## Activity
All lines in the material with the string "cutting" should be listed.

## Records to use
•••••
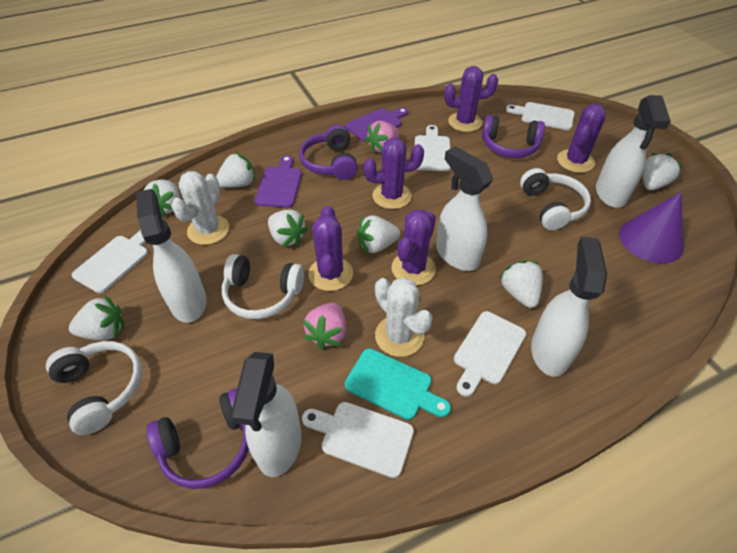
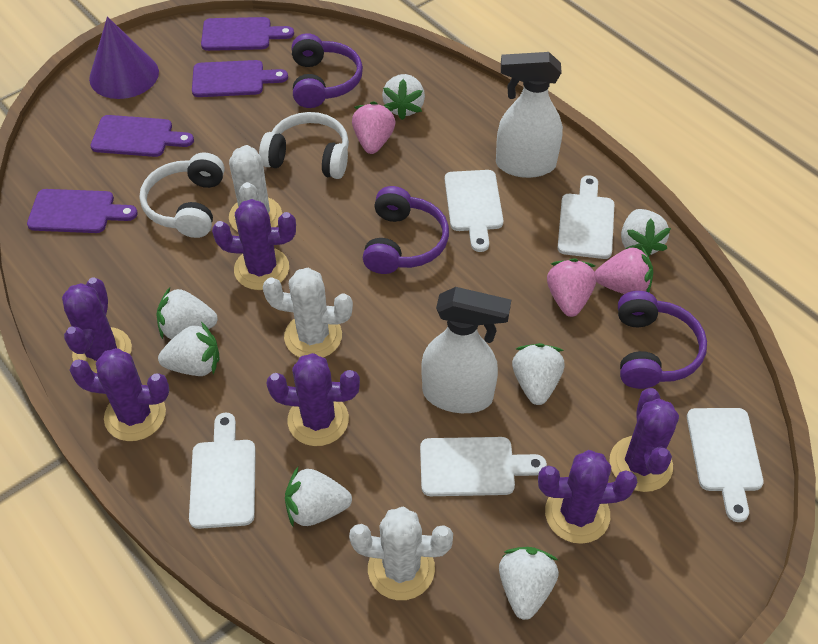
pink strawberry: 2 -> 3
purple cactus: 5 -> 6
purple cutting board: 2 -> 4
turquoise cutting board: 1 -> 0
white cactus: 2 -> 3
white headphones: 3 -> 2
white spray bottle: 5 -> 2

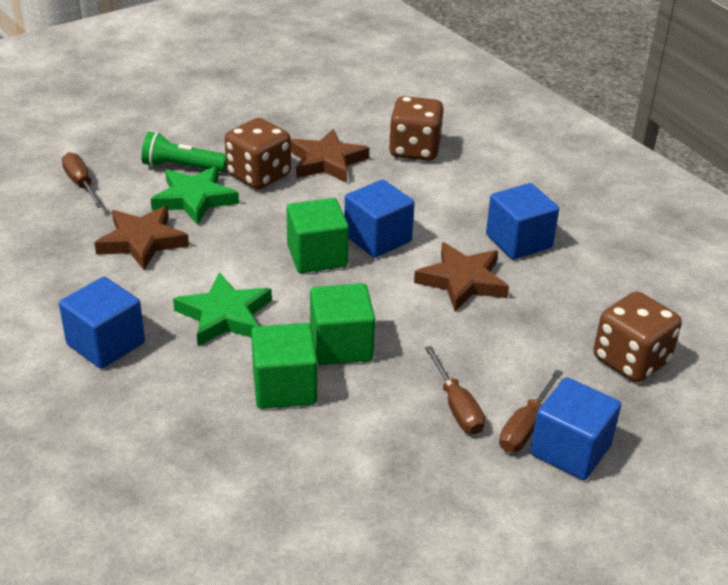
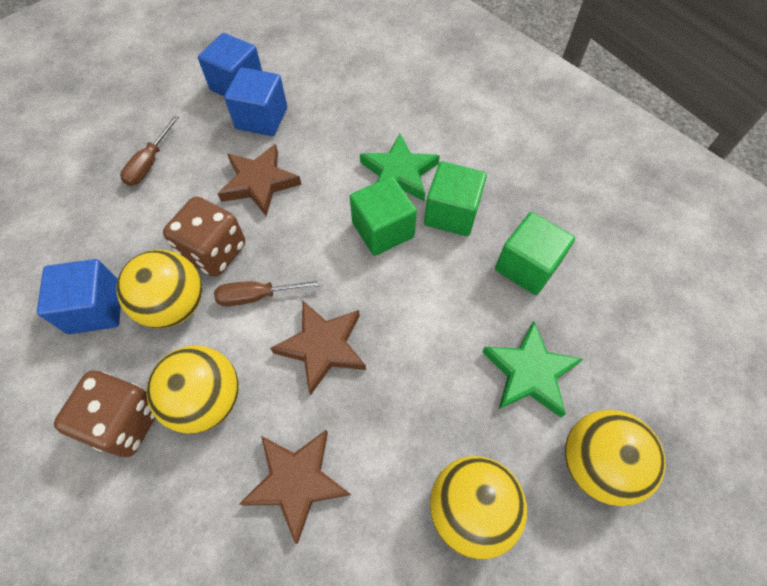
blue cube: 4 -> 3
brown dice: 3 -> 2
brown screwdriver: 3 -> 2
green flashlight: 1 -> 0
yellow ball: 0 -> 4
•••••
## Solved problem
purple cutting board: 2 -> 4
turquoise cutting board: 1 -> 0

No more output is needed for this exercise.